**Required action:**
The response should consist only of the lines from the one with "pink clock: 3 -> 1" to the end of the data below, copied exactly and without pictures.

**The input:**
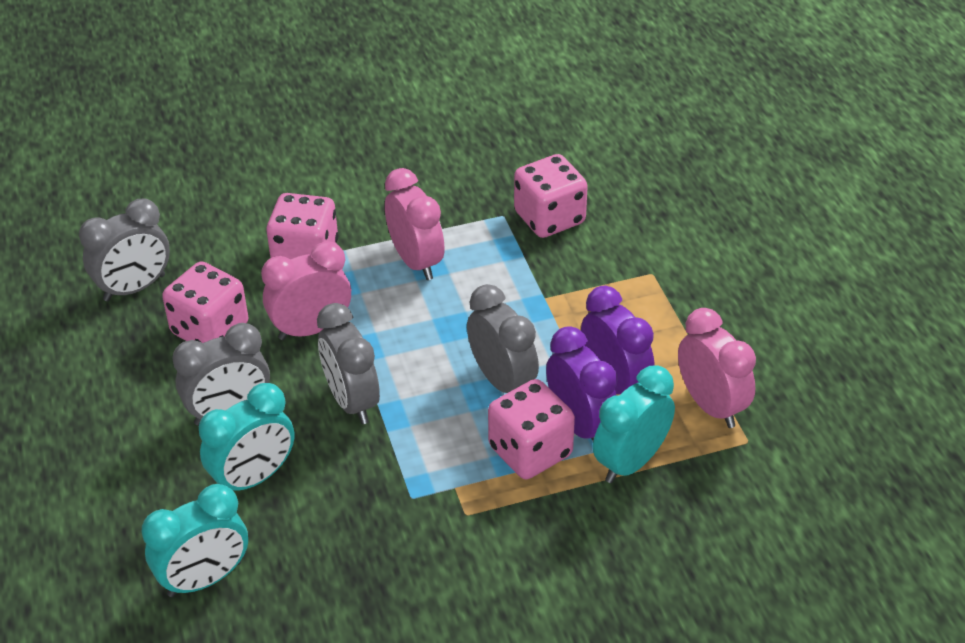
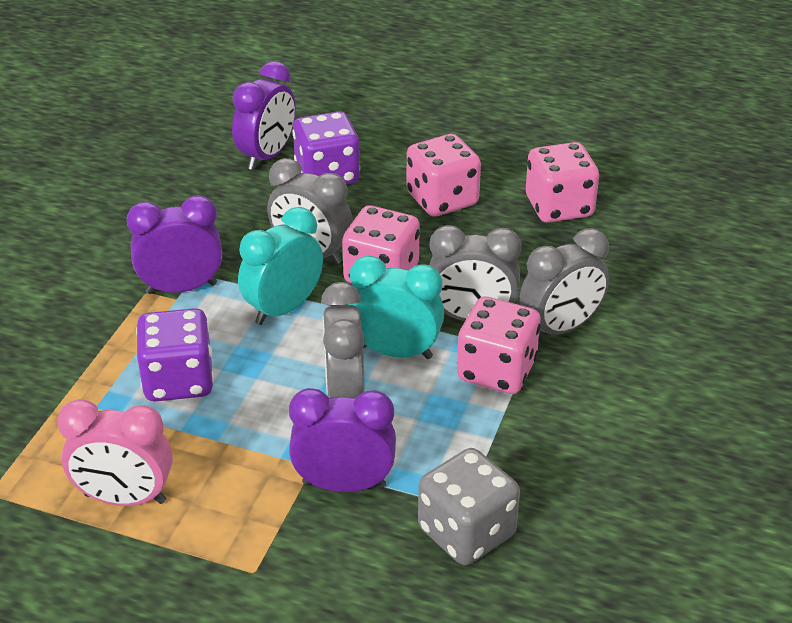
grey dice: 0 -> 1
pink clock: 3 -> 1
purple clock: 2 -> 3
purple dice: 0 -> 2
turquoise clock: 3 -> 2

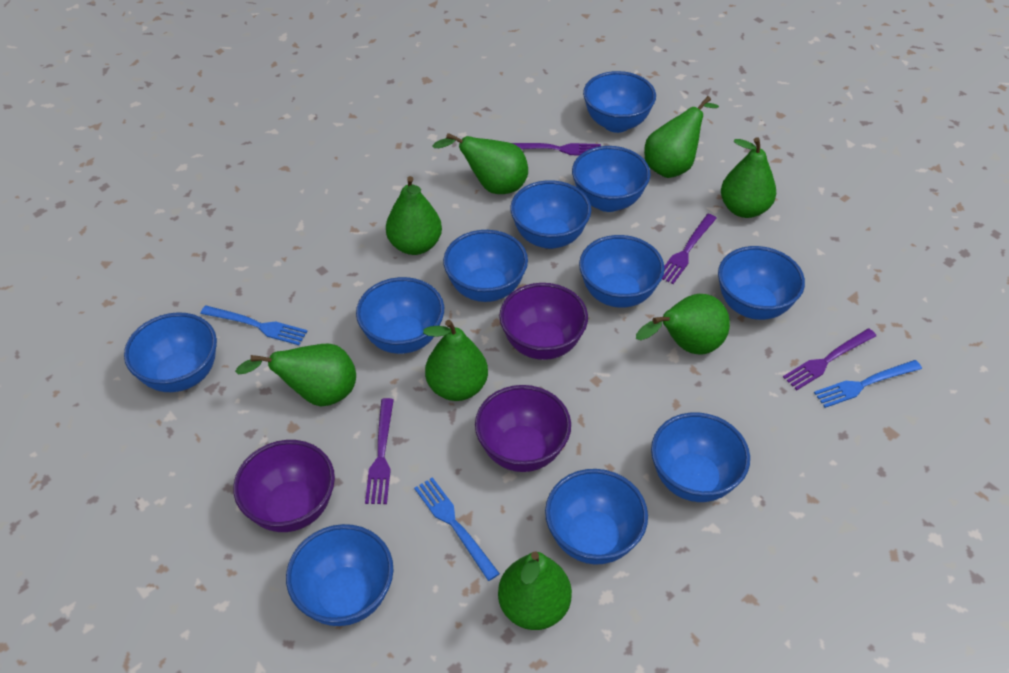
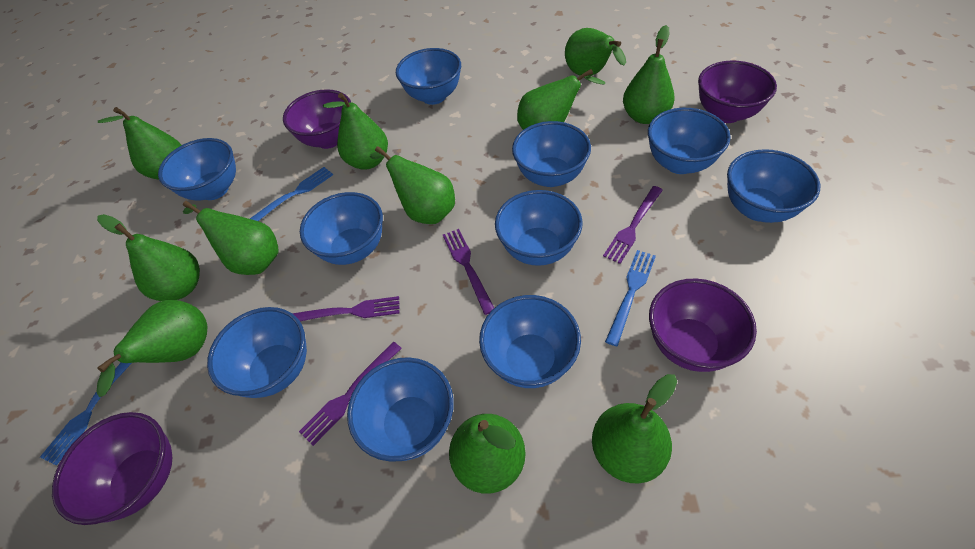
blue bowl: 11 -> 10
green pear: 8 -> 11
purple bowl: 3 -> 4

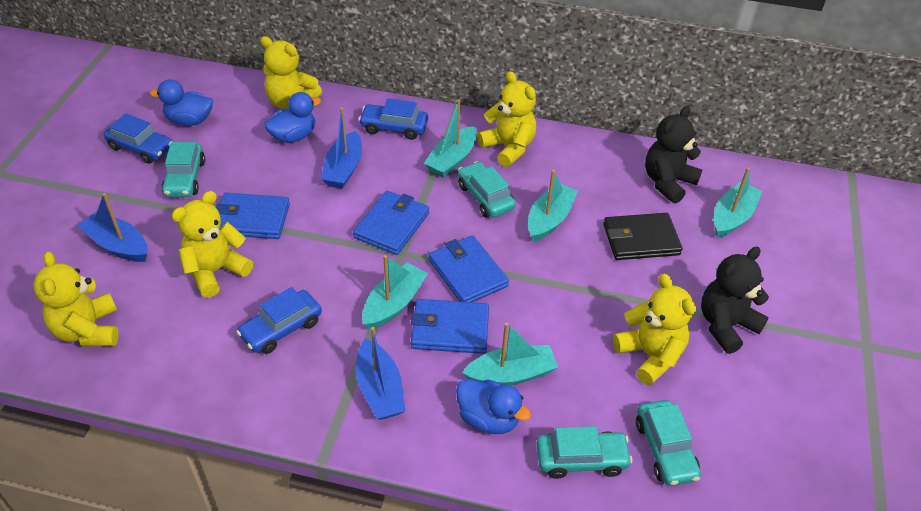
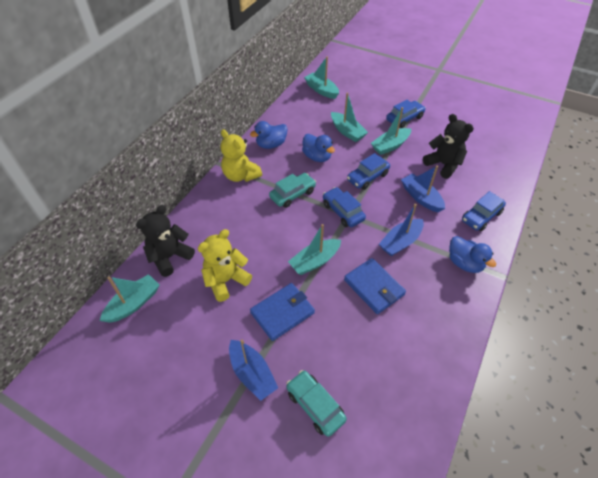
black wallet: 1 -> 0
blue car: 3 -> 4
blue wallet: 4 -> 2
turquoise car: 4 -> 2
yellow teddy bear: 5 -> 2

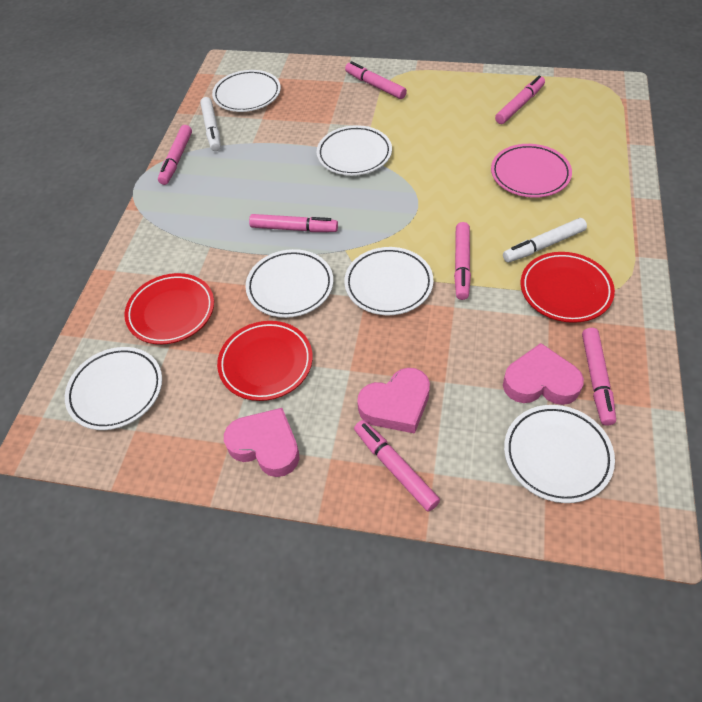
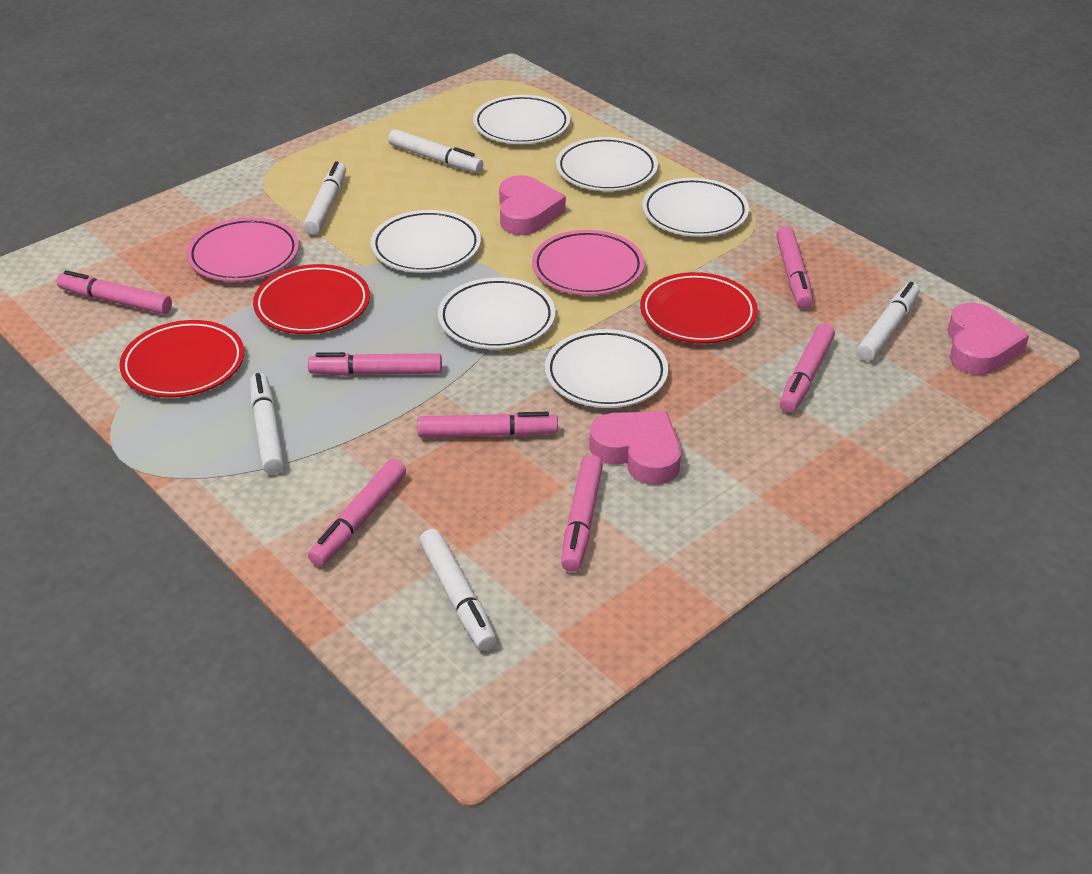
pink plate: 1 -> 2
white marker: 2 -> 5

**Written response:**
pink clock: 3 -> 1
purple clock: 2 -> 3
purple dice: 0 -> 2
turquoise clock: 3 -> 2

blue bowl: 11 -> 10
green pear: 8 -> 11
purple bowl: 3 -> 4

black wallet: 1 -> 0
blue car: 3 -> 4
blue wallet: 4 -> 2
turquoise car: 4 -> 2
yellow teddy bear: 5 -> 2

pink plate: 1 -> 2
white marker: 2 -> 5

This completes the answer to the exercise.